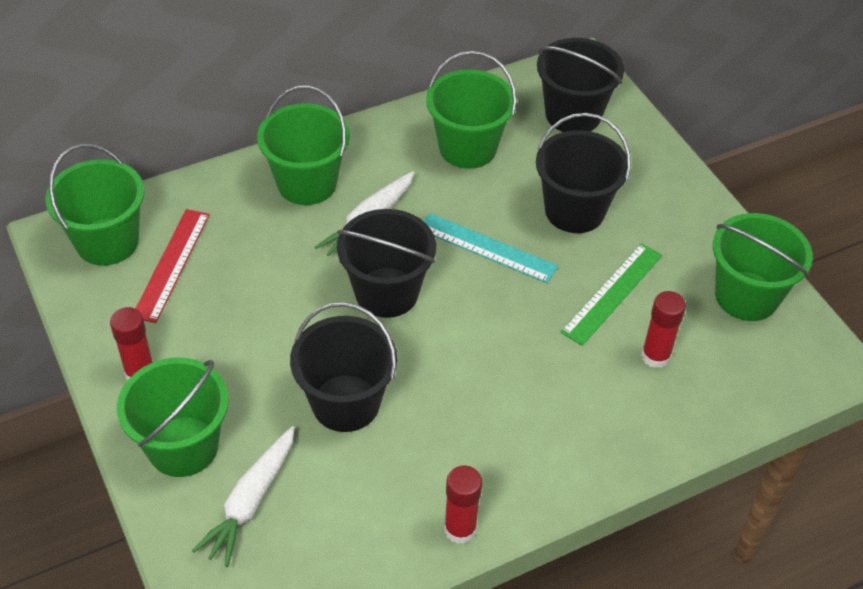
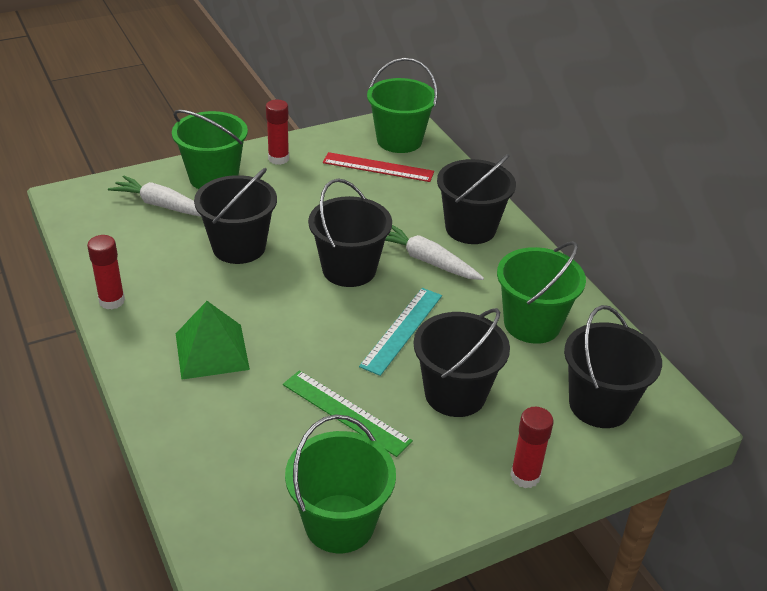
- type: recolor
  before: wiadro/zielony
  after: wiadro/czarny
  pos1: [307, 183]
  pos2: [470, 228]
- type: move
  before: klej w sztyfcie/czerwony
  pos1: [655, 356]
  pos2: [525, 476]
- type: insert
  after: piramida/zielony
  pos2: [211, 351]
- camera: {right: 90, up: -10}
* * *
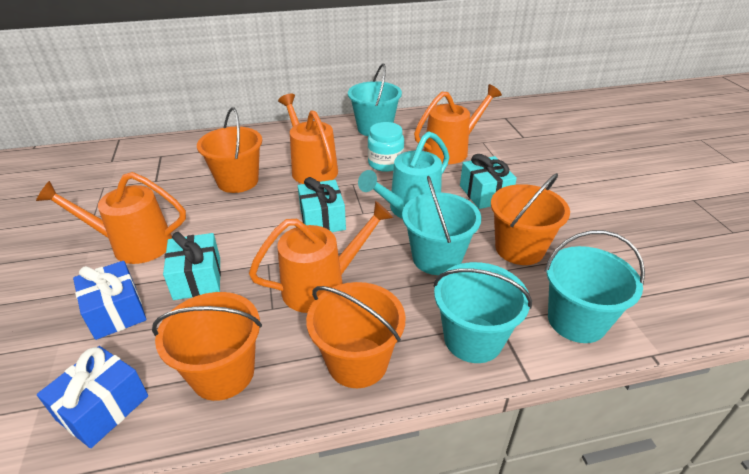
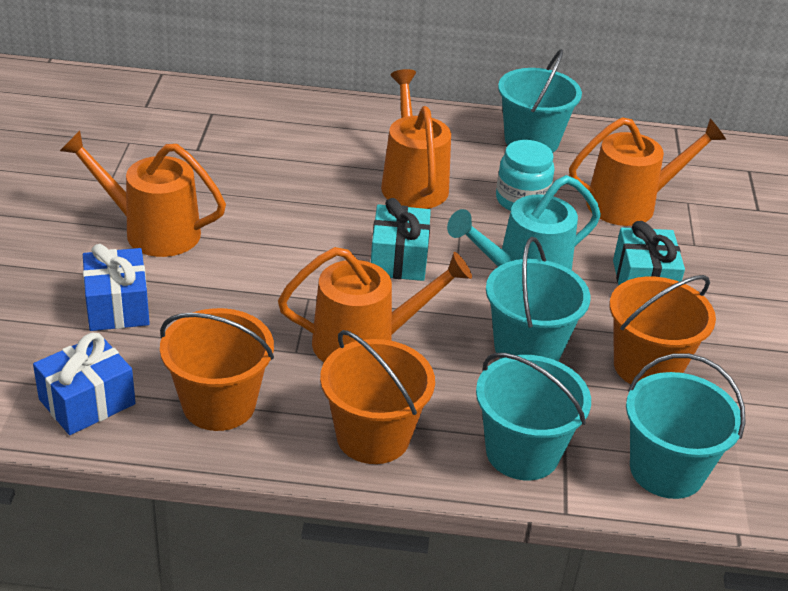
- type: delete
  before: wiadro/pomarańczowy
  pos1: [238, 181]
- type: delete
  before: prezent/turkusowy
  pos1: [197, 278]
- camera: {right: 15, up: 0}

### Aim of the exercise:
Print the lines above from the one with "- type: recolor" through the one with "pos2: [211, 351]", both included, exactly as written and nothing more.

### Answer to this problem:
- type: recolor
  before: wiadro/zielony
  after: wiadro/czarny
  pos1: [307, 183]
  pos2: [470, 228]
- type: move
  before: klej w sztyfcie/czerwony
  pos1: [655, 356]
  pos2: [525, 476]
- type: insert
  after: piramida/zielony
  pos2: [211, 351]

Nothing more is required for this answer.